Work to be completed ▸ Return the lines below that contain "black".

Supplied entries ▸
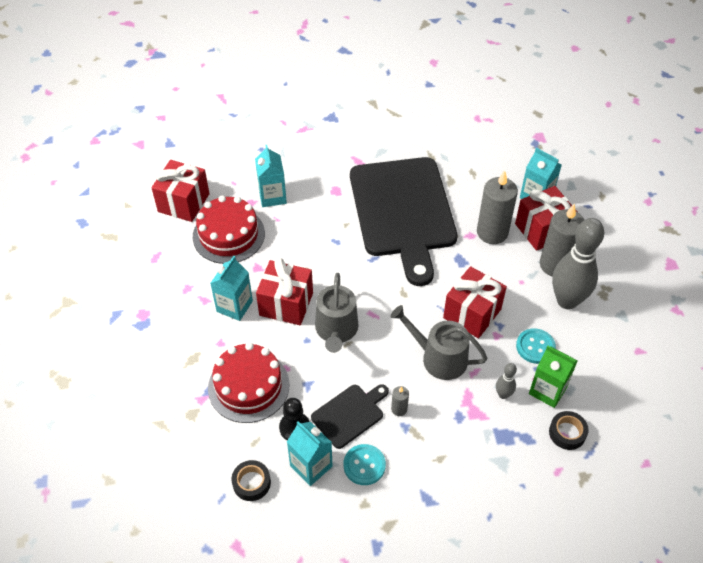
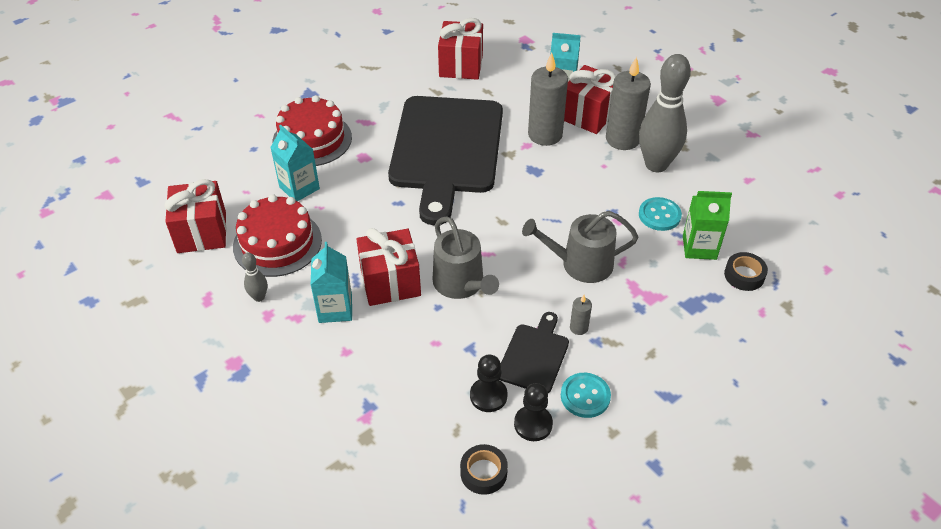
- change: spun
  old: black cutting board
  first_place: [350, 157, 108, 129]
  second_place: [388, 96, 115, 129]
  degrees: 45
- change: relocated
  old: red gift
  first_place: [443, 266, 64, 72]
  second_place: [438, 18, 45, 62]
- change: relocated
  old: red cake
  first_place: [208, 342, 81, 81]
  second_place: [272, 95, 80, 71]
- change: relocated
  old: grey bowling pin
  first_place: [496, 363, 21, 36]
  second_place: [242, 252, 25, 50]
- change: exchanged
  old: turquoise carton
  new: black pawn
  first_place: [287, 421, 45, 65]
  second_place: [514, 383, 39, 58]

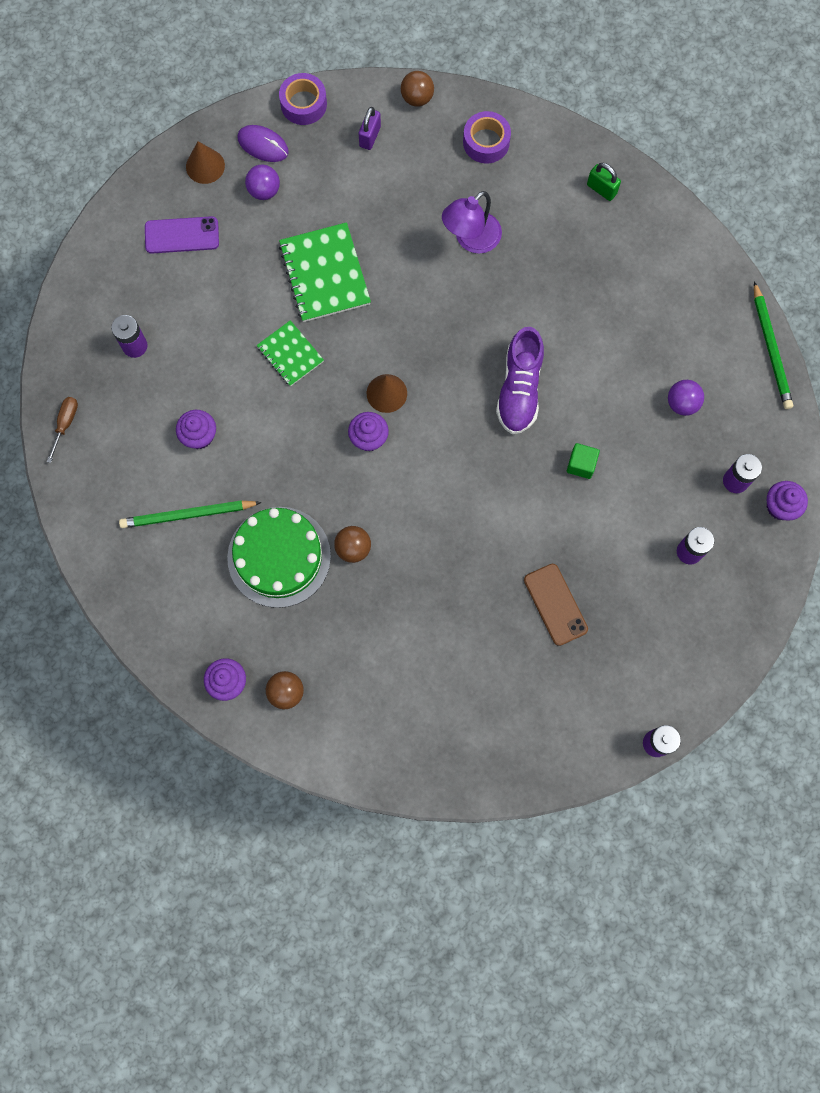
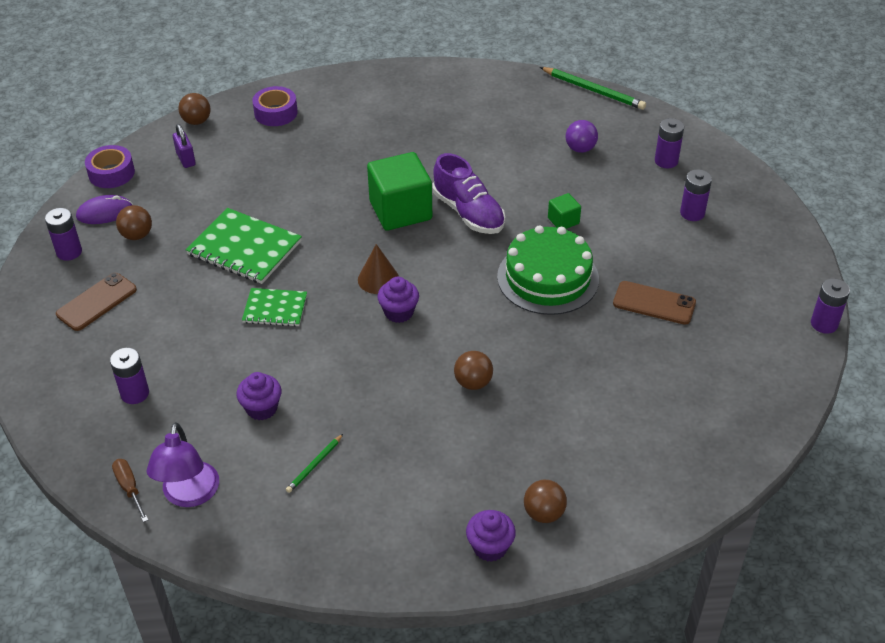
- change: exchanged
  old: brown cone
  new: purple battery
  first_place: [186, 141, 39, 43]
  second_place: [45, 208, 37, 53]
- change: missing
  old: green padlock
  first_place: [587, 163, 34, 38]
- change: colour
  old: purple ball
  new: brown ball
  first_place: [245, 165, 35, 35]
  second_place: [116, 205, 36, 35]
- change: relocated
  old: purple lamp
  first_place: [442, 191, 60, 63]
  second_place: [146, 422, 73, 85]
- change: colour
  old: purple phone
  new: brown phone
  first_place: [145, 216, 74, 38]
  second_place: [56, 273, 81, 58]
- change: missing
  old: purple cupcake
  first_place: [767, 481, 41, 40]
- change: size
  old: green pencil
  first_place: [119, 500, 143, 28]
  second_place: [286, 434, 57, 59]
  factor: 0.54
- change: relocated
  old: green cake
  first_place: [227, 507, 104, 101]
  second_place: [497, 225, 102, 90]
- change: appeared
  new: green cube
  second_place: [367, 152, 65, 79]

Solution to this problem ▸
  old: black cutting board
  new: black pawn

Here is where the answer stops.